§ **Data excerpts**:
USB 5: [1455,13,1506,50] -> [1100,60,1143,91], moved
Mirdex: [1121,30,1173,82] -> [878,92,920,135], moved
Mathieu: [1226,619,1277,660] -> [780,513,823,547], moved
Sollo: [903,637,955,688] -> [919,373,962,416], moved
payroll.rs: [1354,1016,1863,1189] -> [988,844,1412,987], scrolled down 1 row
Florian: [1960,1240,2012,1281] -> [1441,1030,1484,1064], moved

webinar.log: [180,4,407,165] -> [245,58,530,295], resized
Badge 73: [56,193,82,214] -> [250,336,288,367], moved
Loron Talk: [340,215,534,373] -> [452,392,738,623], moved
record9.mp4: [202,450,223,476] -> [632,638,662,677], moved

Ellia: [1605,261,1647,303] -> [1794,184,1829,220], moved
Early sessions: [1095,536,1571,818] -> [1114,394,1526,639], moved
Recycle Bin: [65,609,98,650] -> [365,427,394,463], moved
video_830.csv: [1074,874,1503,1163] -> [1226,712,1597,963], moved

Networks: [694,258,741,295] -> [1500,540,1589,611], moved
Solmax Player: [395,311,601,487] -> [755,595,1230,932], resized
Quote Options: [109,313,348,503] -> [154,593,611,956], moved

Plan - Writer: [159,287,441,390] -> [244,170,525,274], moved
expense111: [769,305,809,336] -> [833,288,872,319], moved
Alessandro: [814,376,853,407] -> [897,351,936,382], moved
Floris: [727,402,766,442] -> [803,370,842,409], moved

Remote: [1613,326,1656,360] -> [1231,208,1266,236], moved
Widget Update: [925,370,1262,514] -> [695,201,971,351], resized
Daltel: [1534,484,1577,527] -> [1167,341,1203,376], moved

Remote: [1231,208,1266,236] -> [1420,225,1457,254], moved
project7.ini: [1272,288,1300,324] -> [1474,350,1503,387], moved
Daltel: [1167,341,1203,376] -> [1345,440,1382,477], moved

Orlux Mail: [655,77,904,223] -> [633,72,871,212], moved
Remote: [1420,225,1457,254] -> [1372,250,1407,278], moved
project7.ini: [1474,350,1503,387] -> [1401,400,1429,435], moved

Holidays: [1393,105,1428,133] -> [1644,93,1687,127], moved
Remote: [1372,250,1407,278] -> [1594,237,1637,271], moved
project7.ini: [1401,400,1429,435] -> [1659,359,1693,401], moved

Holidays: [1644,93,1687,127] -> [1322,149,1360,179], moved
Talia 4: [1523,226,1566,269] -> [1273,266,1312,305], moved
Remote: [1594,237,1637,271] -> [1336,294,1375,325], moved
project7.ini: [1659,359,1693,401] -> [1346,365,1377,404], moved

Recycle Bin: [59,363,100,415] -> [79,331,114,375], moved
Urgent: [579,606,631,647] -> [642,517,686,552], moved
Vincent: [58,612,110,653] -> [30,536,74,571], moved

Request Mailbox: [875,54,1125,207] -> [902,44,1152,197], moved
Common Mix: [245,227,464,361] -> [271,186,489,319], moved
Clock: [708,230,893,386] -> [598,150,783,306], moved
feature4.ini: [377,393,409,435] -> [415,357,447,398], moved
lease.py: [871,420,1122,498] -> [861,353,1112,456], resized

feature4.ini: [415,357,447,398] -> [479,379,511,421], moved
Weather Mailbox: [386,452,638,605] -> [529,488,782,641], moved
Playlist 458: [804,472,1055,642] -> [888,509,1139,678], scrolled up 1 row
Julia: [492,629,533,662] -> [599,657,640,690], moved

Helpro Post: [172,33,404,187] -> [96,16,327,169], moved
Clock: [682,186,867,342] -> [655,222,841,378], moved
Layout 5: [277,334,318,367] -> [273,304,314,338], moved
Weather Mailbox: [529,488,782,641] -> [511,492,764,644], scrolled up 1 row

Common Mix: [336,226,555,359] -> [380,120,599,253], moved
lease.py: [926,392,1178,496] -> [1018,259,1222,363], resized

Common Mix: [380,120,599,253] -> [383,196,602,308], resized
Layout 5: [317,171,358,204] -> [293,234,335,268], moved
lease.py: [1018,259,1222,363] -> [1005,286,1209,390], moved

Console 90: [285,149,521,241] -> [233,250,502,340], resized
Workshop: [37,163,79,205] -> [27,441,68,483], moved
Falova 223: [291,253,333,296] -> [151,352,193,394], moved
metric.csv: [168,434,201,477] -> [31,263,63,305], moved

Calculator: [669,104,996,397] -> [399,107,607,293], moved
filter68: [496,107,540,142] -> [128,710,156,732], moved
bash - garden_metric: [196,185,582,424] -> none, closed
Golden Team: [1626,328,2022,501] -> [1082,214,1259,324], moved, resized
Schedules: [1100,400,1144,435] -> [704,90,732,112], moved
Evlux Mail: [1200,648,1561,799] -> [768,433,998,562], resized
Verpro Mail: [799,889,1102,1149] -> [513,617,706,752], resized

§ **Work required**: Using the data above, reproduce exactly the lines between those holding "Mathieu: [1226,619,1277,660] ->" and "video_830.csv: [1074,874,1503,1163] ->", inclusive, and no others.

§ **Response**:
Mathieu: [1226,619,1277,660] -> [780,513,823,547], moved
Sollo: [903,637,955,688] -> [919,373,962,416], moved
payroll.rs: [1354,1016,1863,1189] -> [988,844,1412,987], scrolled down 1 row
Florian: [1960,1240,2012,1281] -> [1441,1030,1484,1064], moved

webinar.log: [180,4,407,165] -> [245,58,530,295], resized
Badge 73: [56,193,82,214] -> [250,336,288,367], moved
Loron Talk: [340,215,534,373] -> [452,392,738,623], moved
record9.mp4: [202,450,223,476] -> [632,638,662,677], moved

Ellia: [1605,261,1647,303] -> [1794,184,1829,220], moved
Early sessions: [1095,536,1571,818] -> [1114,394,1526,639], moved
Recycle Bin: [65,609,98,650] -> [365,427,394,463], moved
video_830.csv: [1074,874,1503,1163] -> [1226,712,1597,963], moved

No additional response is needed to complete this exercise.